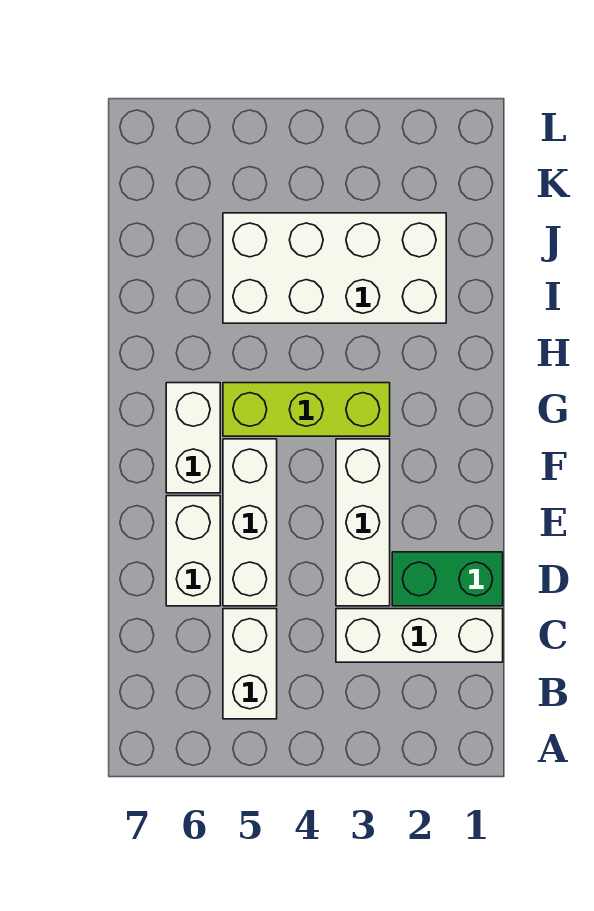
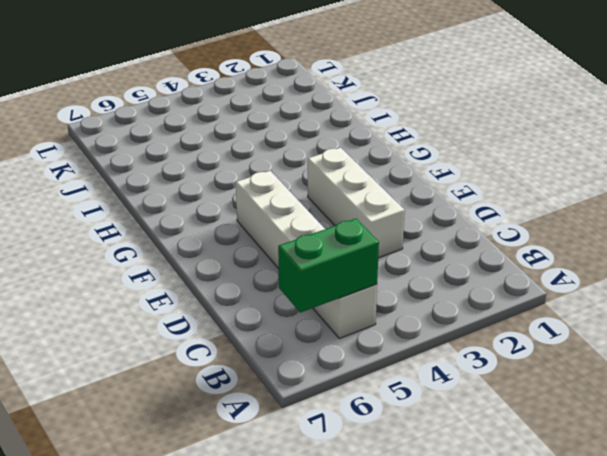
green brick B5:B6 level 2 -> green brick D1:D2 level 1
none -> white brick C1:C3 level 1
none -> white brick D6:E6 level 1

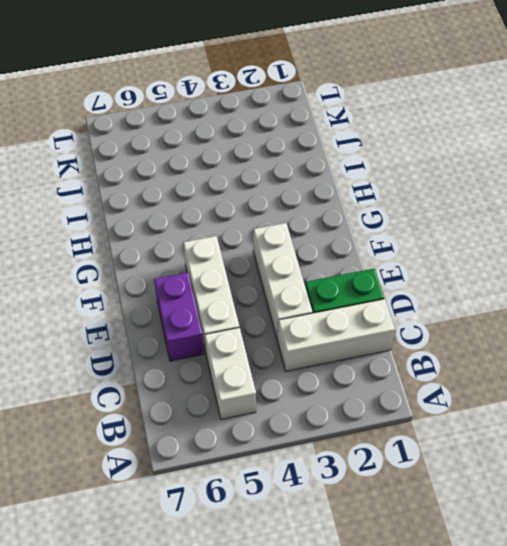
purple brick D6:E6 level 1 -> white brick D6:E6 level 1
none -> white brick F6:G6 level 1
none -> lime brick G3:G5 level 1

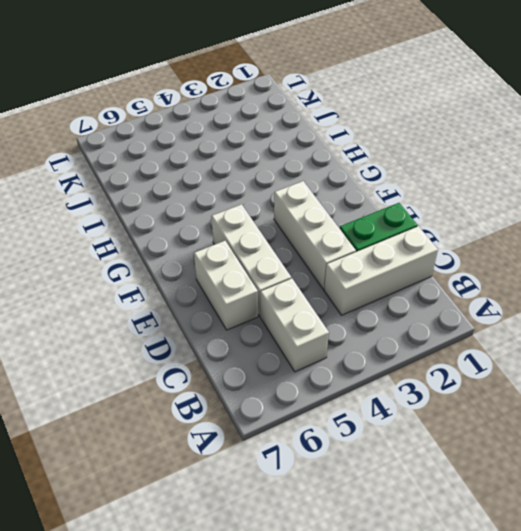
none -> white brick F6:G6 level 1
none -> lime brick G3:G5 level 1

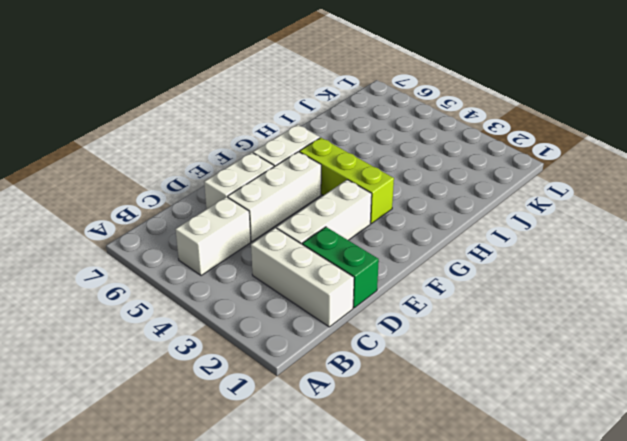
none -> white brick I2:J5 level 1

• [What you need to do]:
Your answer should consist of the lines from the material that contain "white".

• [Solved exercise]:
none -> white brick C1:C3 level 1
none -> white brick D6:E6 level 1
purple brick D6:E6 level 1 -> white brick D6:E6 level 1
none -> white brick F6:G6 level 1
none -> white brick F6:G6 level 1
none -> white brick I2:J5 level 1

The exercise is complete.